> Exercise aim
Leave every picture out, and print the full listing again exactly.

> Data shown
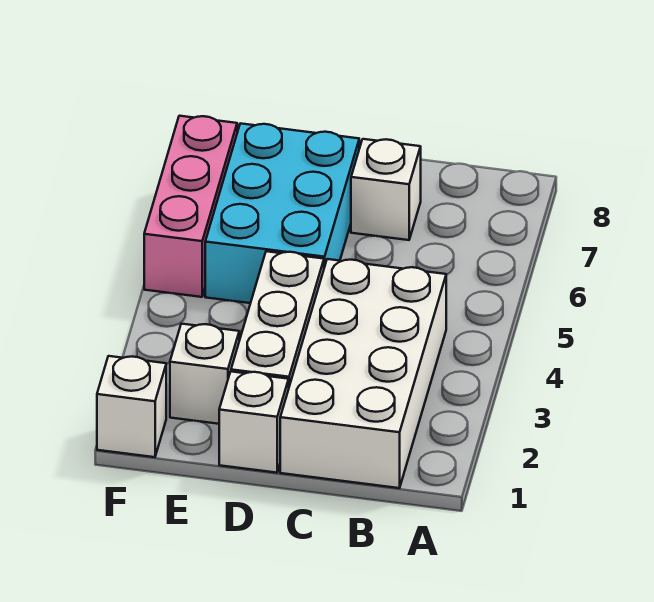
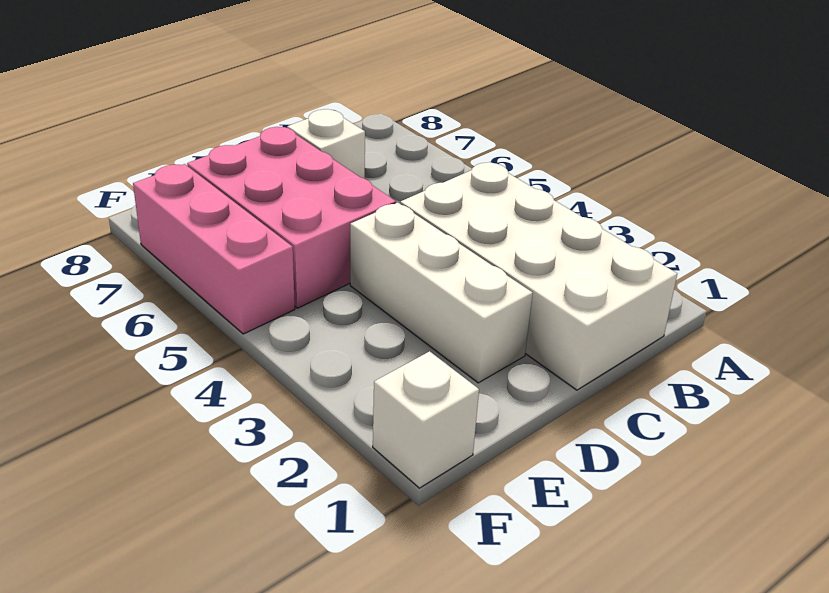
white brick D1 level 1 -> none
cyan brick D5:E7 level 1 -> pink brick D5:E7 level 1
white brick E2 level 1 -> none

> Answer section
white brick D1 level 1 -> none
cyan brick D5:E7 level 1 -> pink brick D5:E7 level 1
white brick E2 level 1 -> none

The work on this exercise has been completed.